### Instructions for the task:
Repeat nothing but the line containing "green brick I6:N6 level 1 -> none" and the lines that follow it, up to and including the last line of the data below.

### Recorded information:
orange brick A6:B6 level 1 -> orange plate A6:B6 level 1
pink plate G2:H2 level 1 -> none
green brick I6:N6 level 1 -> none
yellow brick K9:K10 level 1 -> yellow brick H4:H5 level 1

### Solution to this problem:
green brick I6:N6 level 1 -> none
yellow brick K9:K10 level 1 -> yellow brick H4:H5 level 1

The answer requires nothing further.